● **TASK MATERIAL**
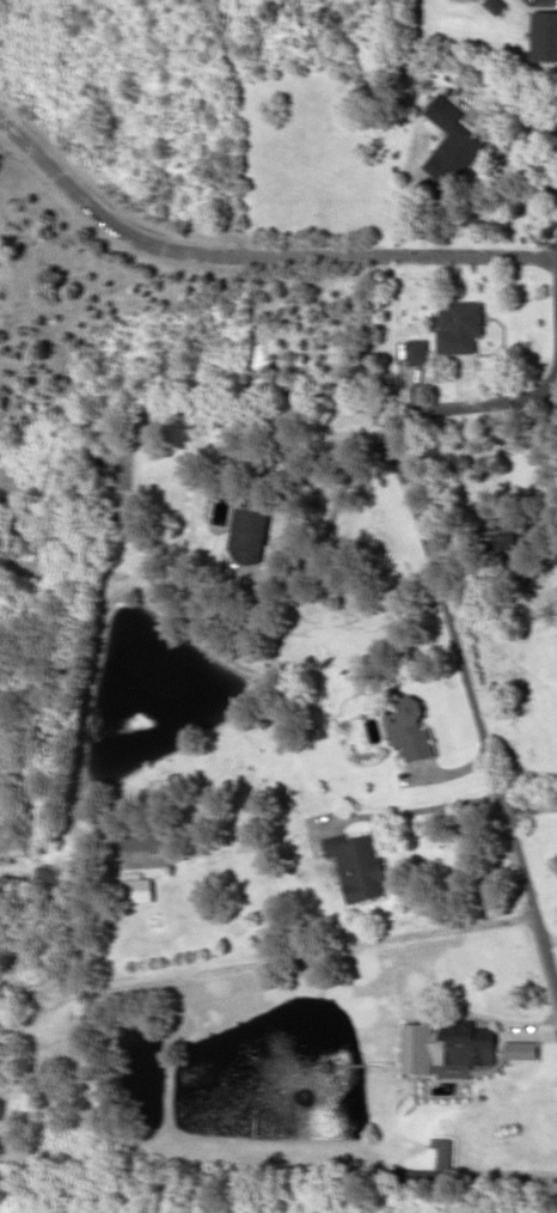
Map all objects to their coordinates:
building: (494, 5)
building: (544, 35)
building: (449, 143)
road: (253, 255)
road: (556, 262)
building: (459, 327)
building: (416, 352)
building: (249, 532)
road: (449, 624)
building: (409, 730)
building: (145, 843)
building: (356, 866)
building: (47, 880)
building: (138, 890)
building: (446, 1049)
building: (519, 1050)
building: (443, 1154)
building: (421, 1178)

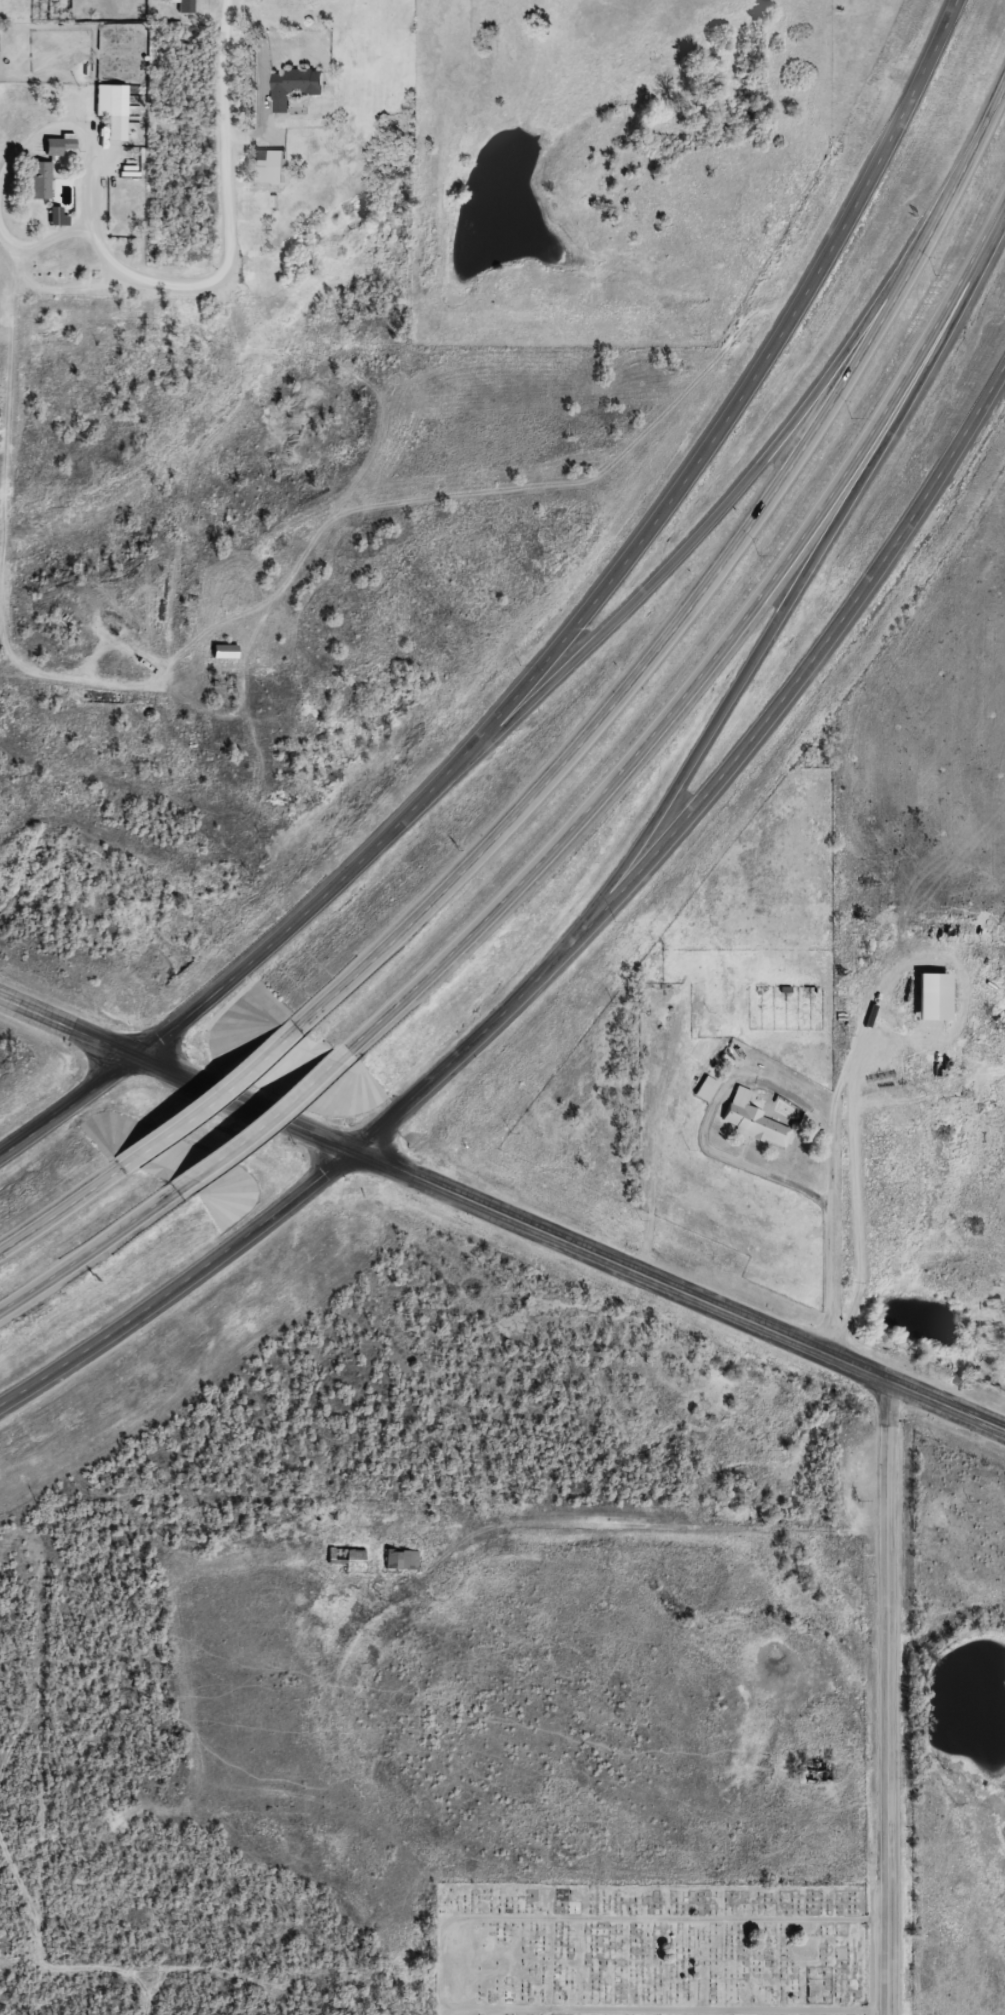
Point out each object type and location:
road: (227, 3)
building: (183, 5)
building: (289, 86)
building: (136, 94)
building: (108, 100)
road: (250, 134)
building: (62, 143)
building: (257, 166)
building: (35, 180)
road: (705, 527)
road: (803, 574)
road: (695, 598)
road: (558, 643)
building: (220, 652)
road: (712, 663)
building: (891, 933)
road: (566, 948)
building: (861, 952)
road: (68, 1028)
building: (702, 1088)
road: (203, 1097)
road: (256, 1120)
building: (752, 1121)
road: (66, 1203)
road: (94, 1246)
road: (570, 1246)
road: (657, 1546)
building: (346, 1557)
building: (398, 1559)
road: (892, 1698)
park: (648, 1948)

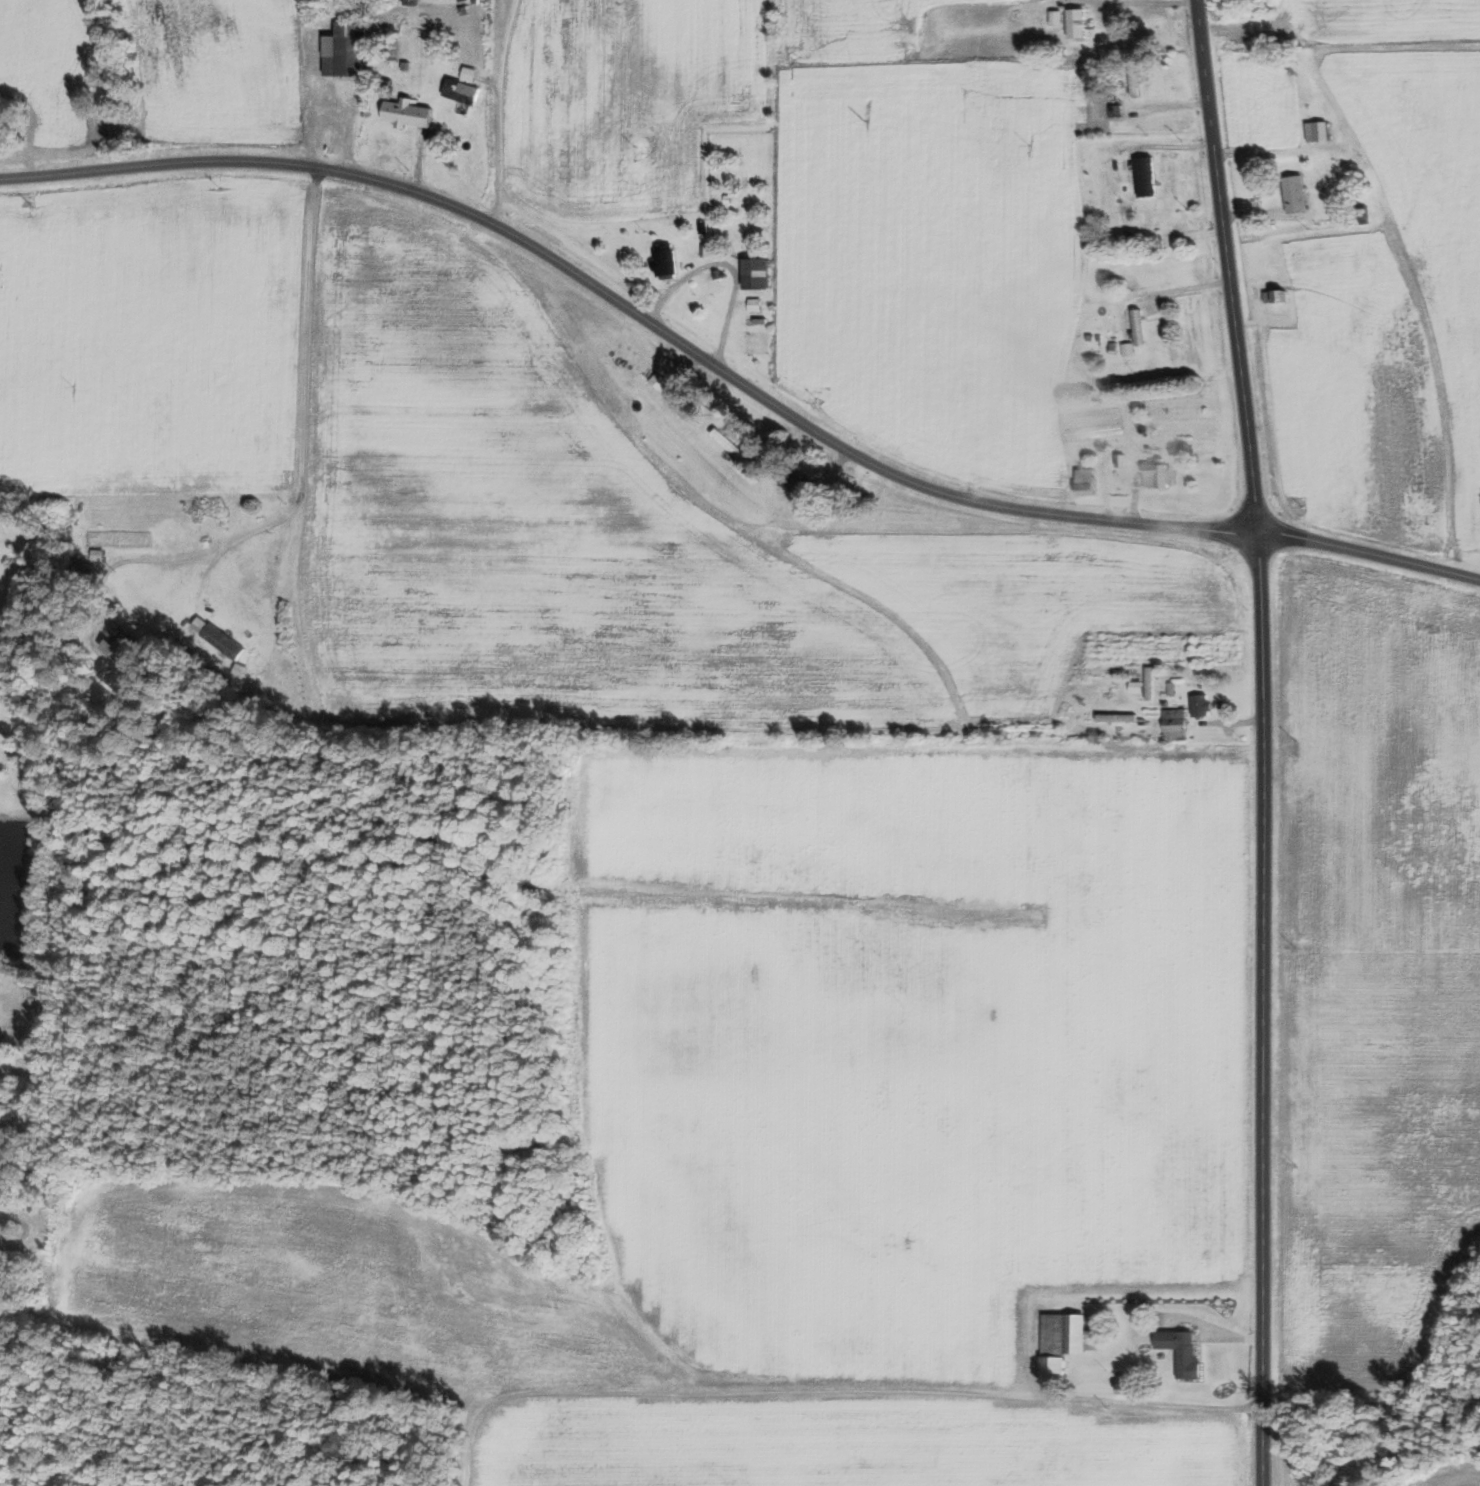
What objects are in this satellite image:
building: (412, 2)
building: (1057, 16)
building: (347, 49)
building: (1135, 80)
building: (463, 90)
building: (409, 112)
road: (501, 113)
building: (1318, 130)
building: (1147, 175)
building: (1296, 193)
building: (666, 259)
road: (728, 266)
building: (758, 272)
building: (1278, 299)
building: (756, 304)
building: (1138, 326)
building: (1127, 348)
road: (734, 376)
road: (306, 422)
building: (1160, 475)
building: (798, 481)
building: (1088, 481)
building: (224, 642)
building: (124, 649)
building: (1150, 683)
building: (1201, 705)
building: (1175, 724)
road: (1259, 741)
building: (1062, 1342)
building: (1182, 1351)
road: (783, 1395)

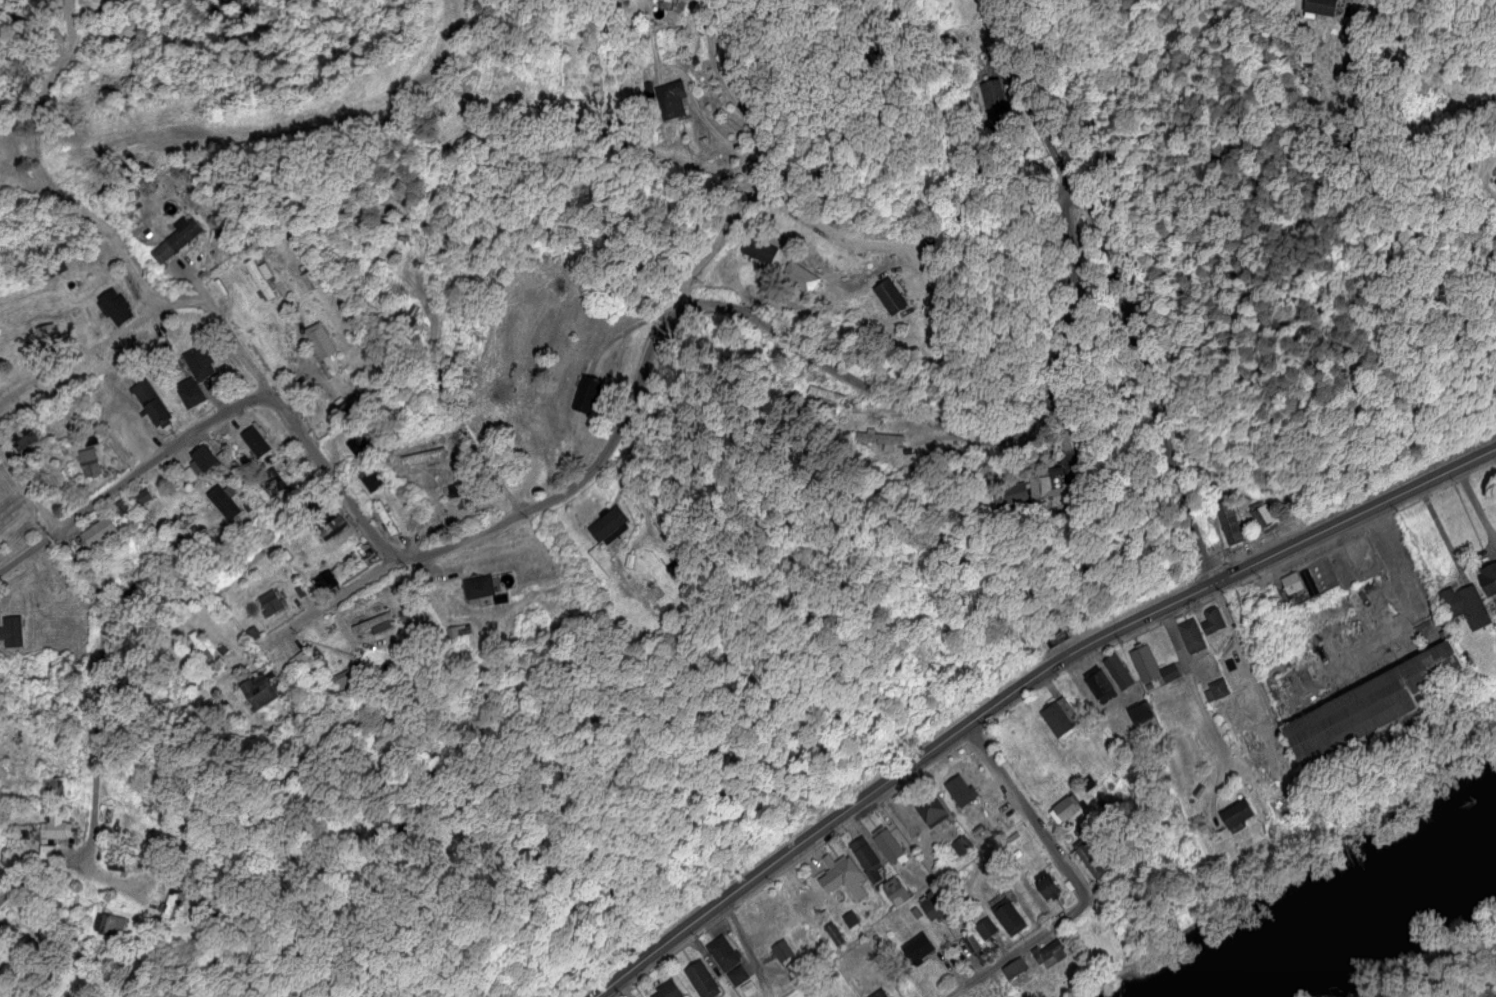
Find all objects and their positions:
building: (669, 0)
building: (1321, 6)
road: (25, 59)
building: (668, 97)
building: (994, 102)
road: (759, 156)
road: (37, 169)
building: (1494, 180)
road: (806, 223)
building: (176, 238)
building: (759, 249)
building: (261, 276)
building: (799, 276)
building: (890, 295)
building: (115, 306)
road: (1061, 306)
building: (47, 336)
building: (319, 339)
road: (79, 358)
building: (199, 362)
building: (190, 391)
building: (586, 393)
building: (826, 393)
building: (151, 403)
road: (283, 413)
building: (20, 438)
building: (256, 439)
building: (881, 439)
building: (358, 445)
building: (202, 460)
building: (89, 461)
building: (368, 478)
road: (579, 479)
road: (132, 481)
building: (272, 482)
road: (29, 486)
building: (1033, 491)
building: (458, 494)
building: (142, 495)
building: (225, 500)
road: (1475, 507)
building: (385, 516)
building: (1262, 517)
building: (1229, 522)
building: (331, 524)
building: (608, 525)
building: (98, 531)
building: (325, 580)
building: (1488, 580)
building: (1290, 583)
building: (478, 586)
road: (337, 596)
building: (270, 601)
building: (1464, 606)
building: (1211, 622)
building: (374, 623)
building: (12, 630)
building: (458, 630)
building: (1060, 635)
building: (1190, 637)
road: (1246, 660)
building: (1144, 664)
building: (1117, 671)
building: (346, 678)
building: (1099, 683)
road: (1024, 687)
building: (262, 688)
building: (1218, 688)
building: (1377, 709)
road: (1203, 710)
building: (1141, 712)
building: (1060, 716)
road: (96, 733)
building: (1269, 758)
building: (53, 786)
building: (960, 790)
building: (1197, 791)
building: (1276, 803)
building: (931, 809)
building: (1063, 809)
road: (1028, 812)
building: (1235, 813)
building: (54, 826)
building: (886, 842)
building: (961, 844)
building: (46, 850)
building: (866, 857)
building: (1092, 859)
building: (842, 875)
building: (1046, 884)
building: (895, 890)
building: (933, 903)
river: (1353, 903)
building: (174, 904)
building: (1008, 916)
building: (850, 918)
building: (110, 923)
building: (985, 927)
building: (971, 941)
building: (918, 948)
road: (1019, 948)
road: (745, 949)
building: (782, 949)
building: (723, 952)
building: (1050, 952)
building: (1014, 967)
building: (737, 975)
building: (702, 979)
building: (748, 987)
road: (622, 988)
building: (667, 990)
building: (878, 993)

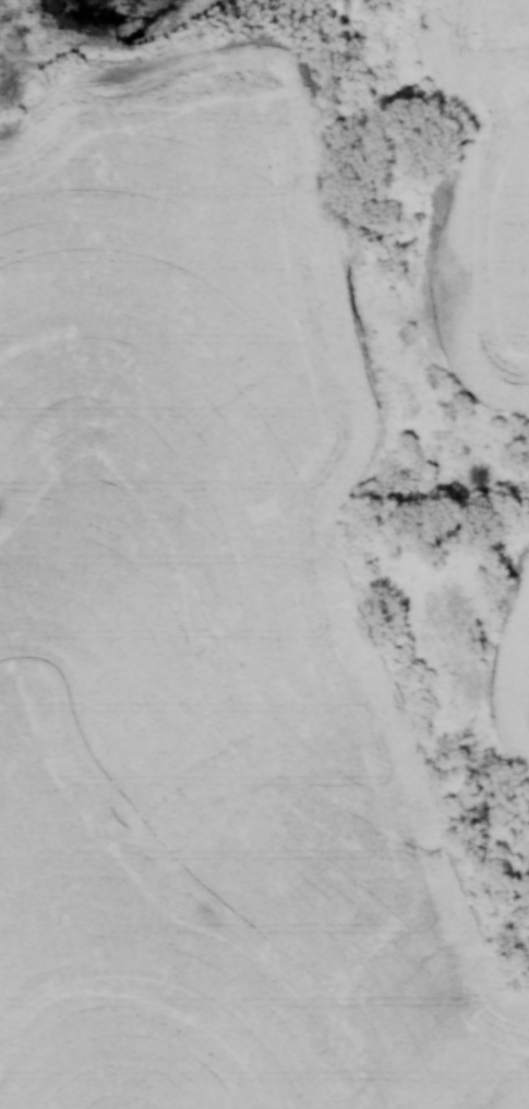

● **WORK ORDER**
Determine the number of lines in the data above that include the word "objects", then answer with that number alone.

● **SOLUTION TO THE PROBLEM**
3